▶ [WHAT IS EXPECTED]:
From the data that follows, print exactly the lines starting at the one containing "IC8 pin DIS: TICK -> DIS" and ending at the one containing "SW1: none -> switch (+3V3, CV)"; include both of them and nothing more.

▶ [DATA SHOWN]:
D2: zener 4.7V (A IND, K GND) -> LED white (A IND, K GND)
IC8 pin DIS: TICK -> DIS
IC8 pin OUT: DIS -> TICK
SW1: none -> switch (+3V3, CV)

* * *

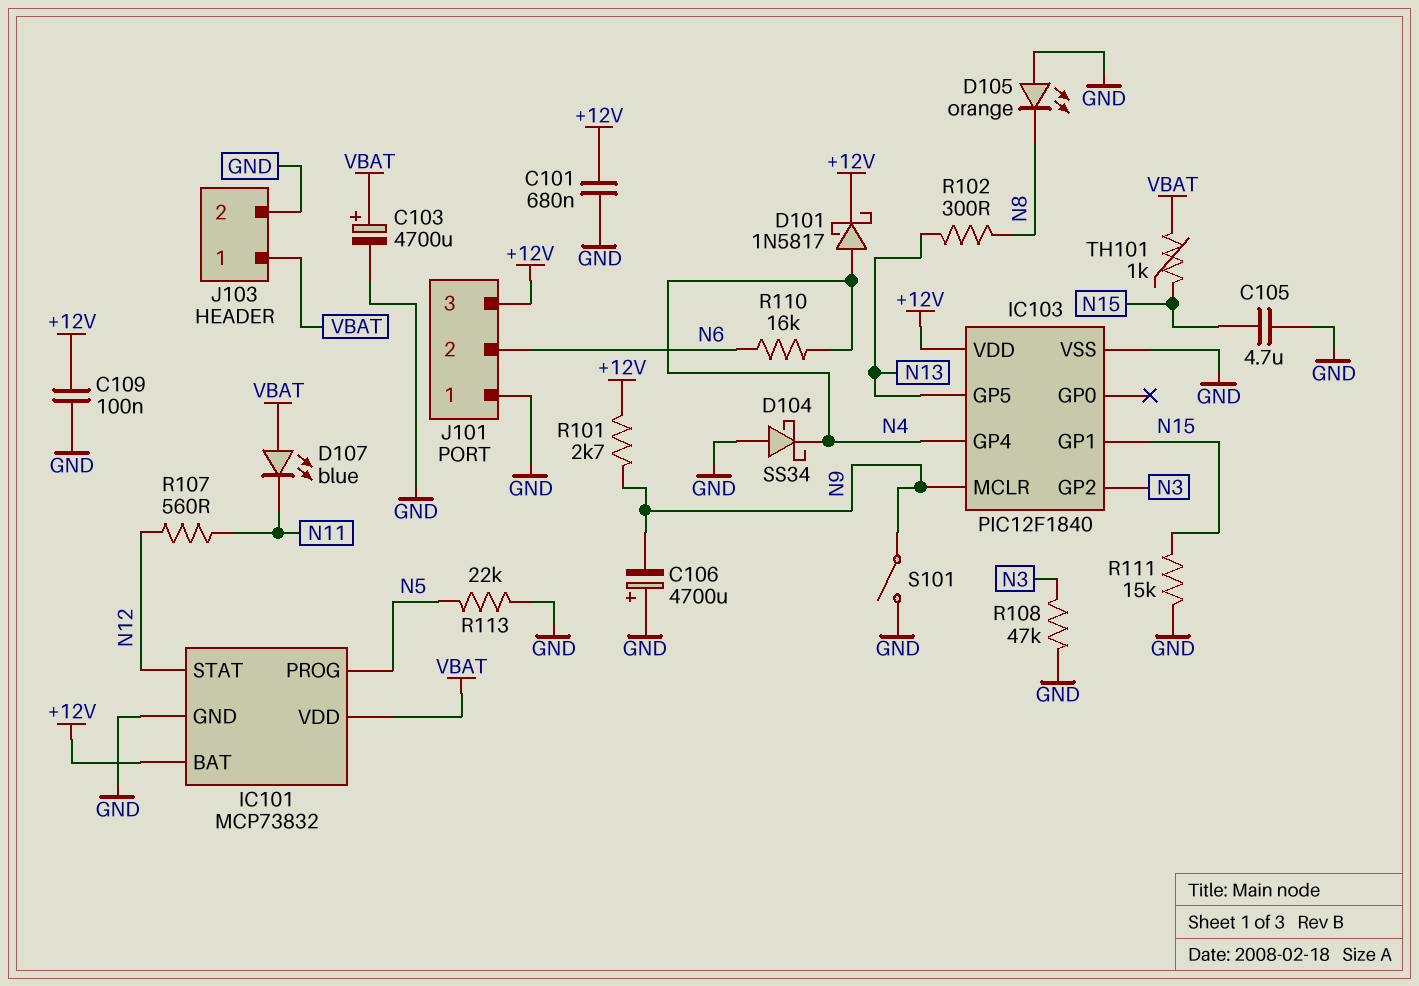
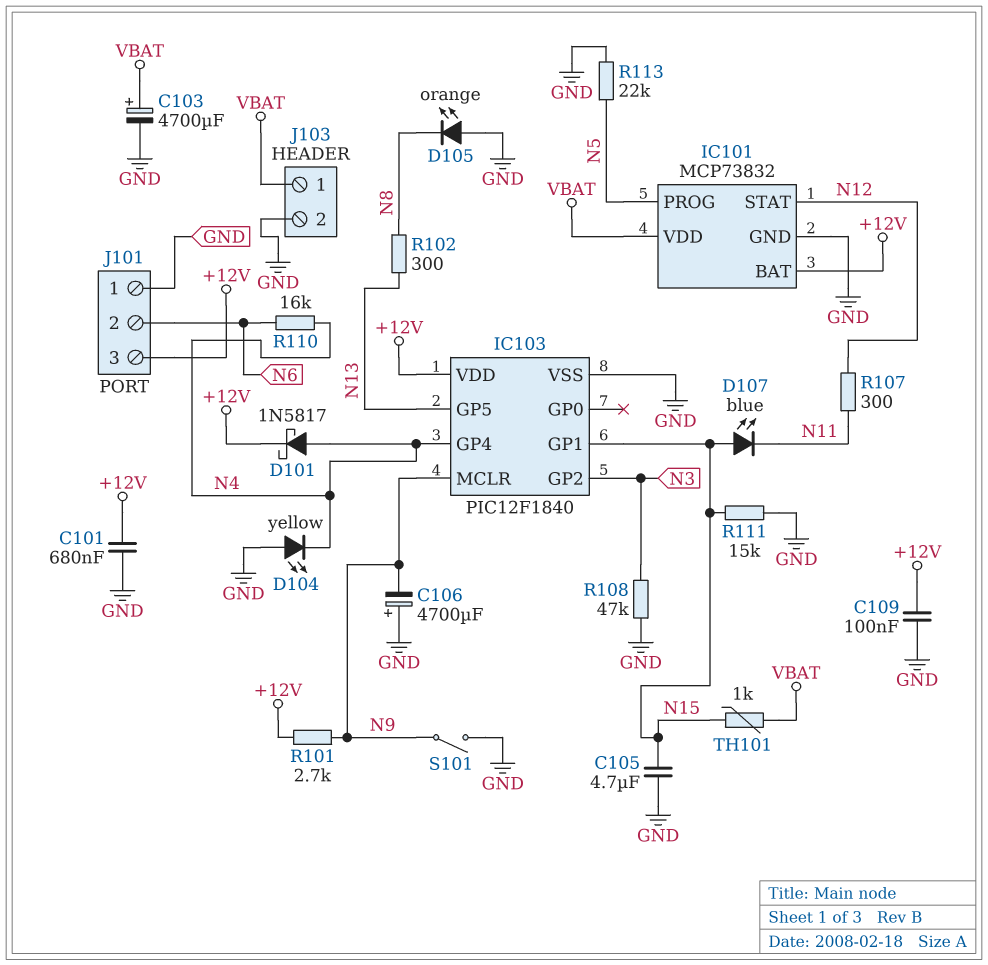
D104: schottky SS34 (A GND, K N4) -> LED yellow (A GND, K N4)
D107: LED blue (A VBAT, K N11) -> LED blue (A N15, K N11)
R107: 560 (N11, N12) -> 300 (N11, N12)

▶ [RESPONSE TO THE EXERCISE]:
IC8 pin DIS: TICK -> DIS
IC8 pin OUT: DIS -> TICK
SW1: none -> switch (+3V3, CV)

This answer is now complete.